(RECORDS FOR THE EXERCISE)
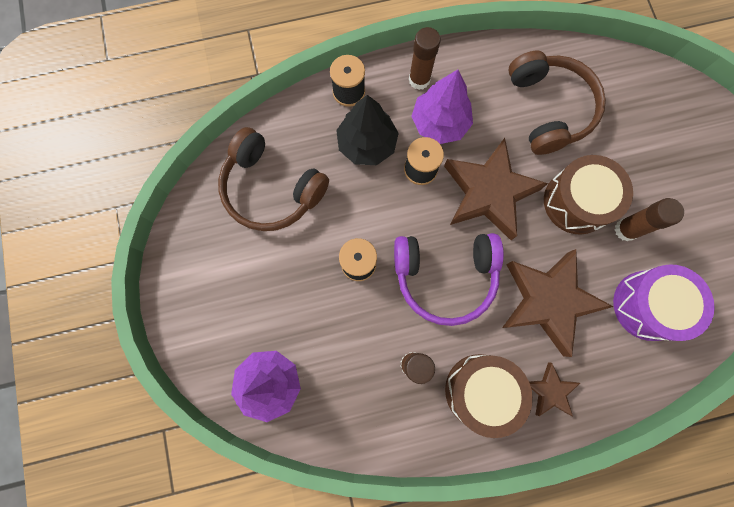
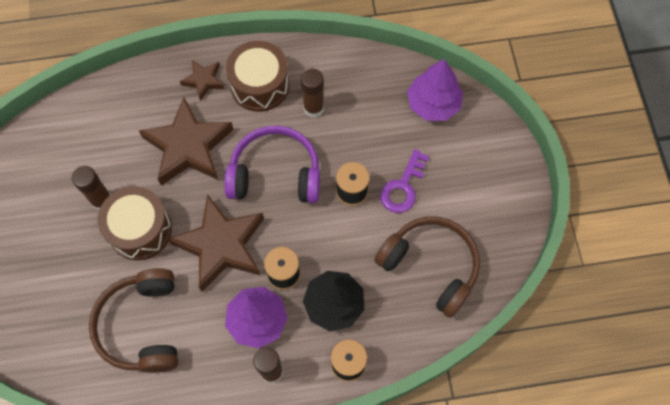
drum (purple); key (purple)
(End RECORDS FOR THE EXERCISE)
(RECORDS FOR THE EXERCISE)
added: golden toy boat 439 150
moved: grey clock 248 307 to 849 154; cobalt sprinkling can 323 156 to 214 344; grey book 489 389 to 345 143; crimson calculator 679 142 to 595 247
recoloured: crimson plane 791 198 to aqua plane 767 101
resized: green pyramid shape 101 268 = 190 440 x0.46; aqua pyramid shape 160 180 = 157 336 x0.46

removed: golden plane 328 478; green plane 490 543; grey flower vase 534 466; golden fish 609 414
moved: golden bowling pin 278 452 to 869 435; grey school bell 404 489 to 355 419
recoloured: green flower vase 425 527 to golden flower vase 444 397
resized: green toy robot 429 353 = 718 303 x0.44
(End RECORDS FOR THE EXERCISE)
▸ ACTIVITY: If a line in the entries above contains the word "crimson", copy it.

▸ REPLY TO THE TASK:
moved: grey clock 248 307 to 849 154; cobalt sprinkling can 323 156 to 214 344; grey book 489 389 to 345 143; crimson calculator 679 142 to 595 247
recoloured: crimson plane 791 198 to aqua plane 767 101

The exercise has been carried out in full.